Excerpted records:
═══
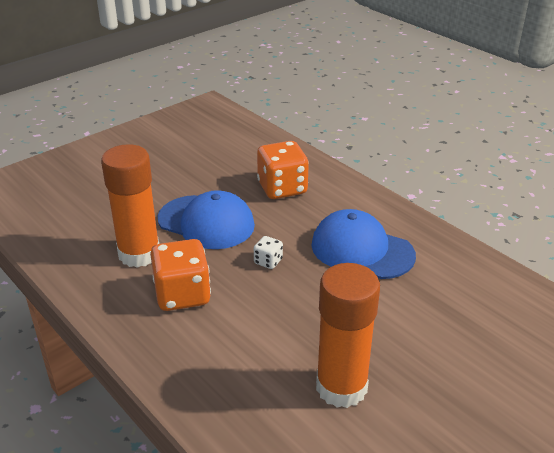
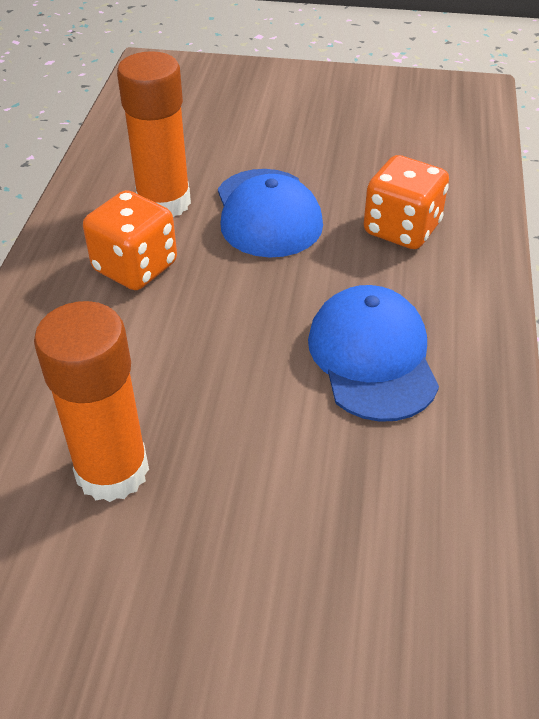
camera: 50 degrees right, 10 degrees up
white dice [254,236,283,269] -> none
═══
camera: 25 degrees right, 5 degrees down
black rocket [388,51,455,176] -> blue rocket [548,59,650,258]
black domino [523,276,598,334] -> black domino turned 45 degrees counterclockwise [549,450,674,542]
═══
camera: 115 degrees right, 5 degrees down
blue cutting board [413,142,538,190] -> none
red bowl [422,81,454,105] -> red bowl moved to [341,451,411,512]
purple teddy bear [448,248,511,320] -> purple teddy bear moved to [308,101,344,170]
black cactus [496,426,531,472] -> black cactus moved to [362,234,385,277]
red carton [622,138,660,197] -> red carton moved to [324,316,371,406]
═══
Task description: Quote the data above from the line containing "purple teddy bear [448,248,511,320]" to the line containing "red carton [622,138,660,197]", inclusive, and stop.

Task output:
purple teddy bear [448,248,511,320] -> purple teddy bear moved to [308,101,344,170]
black cactus [496,426,531,472] -> black cactus moved to [362,234,385,277]
red carton [622,138,660,197] -> red carton moved to [324,316,371,406]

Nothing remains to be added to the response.